→ Records for the task:
--- START ---

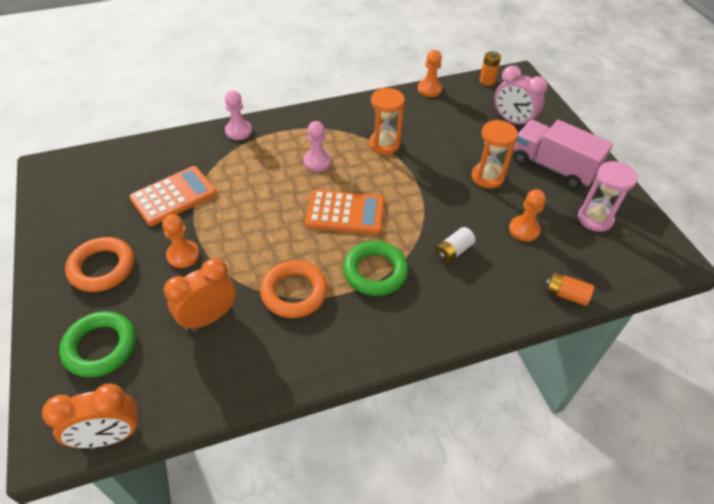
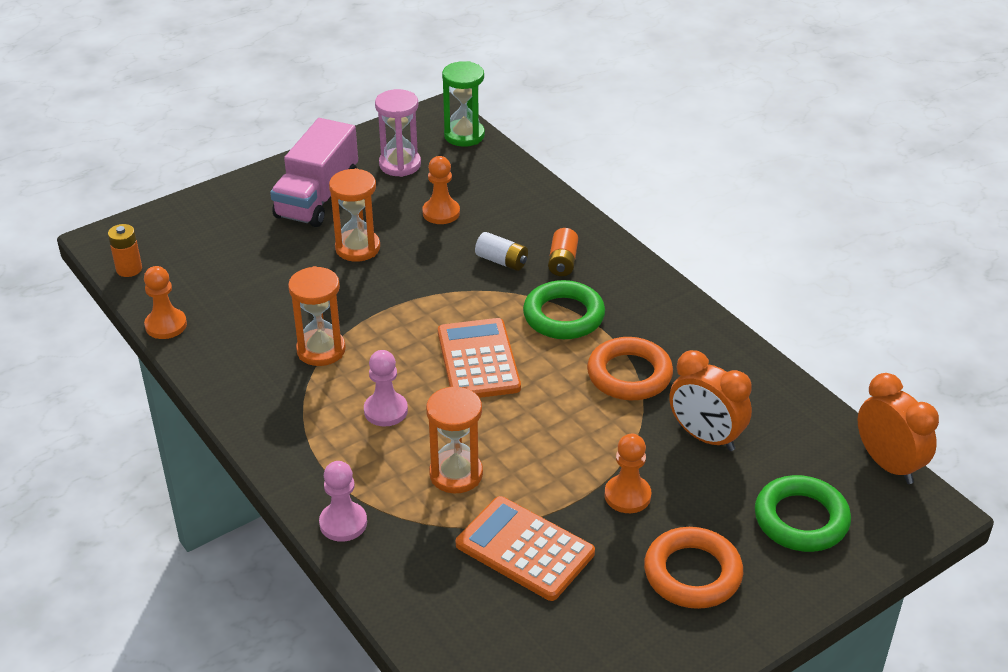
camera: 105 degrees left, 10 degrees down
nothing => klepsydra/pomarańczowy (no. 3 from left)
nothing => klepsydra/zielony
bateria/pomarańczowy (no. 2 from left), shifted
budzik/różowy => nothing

--- END ---

Give back every record exactly. Omit the pictures.

→ Result of this task:
camera: 105 degrees left, 10 degrees down
nothing => klepsydra/pomarańczowy (no. 3 from left)
nothing => klepsydra/zielony
bateria/pomarańczowy (no. 2 from left), shifted
budzik/różowy => nothing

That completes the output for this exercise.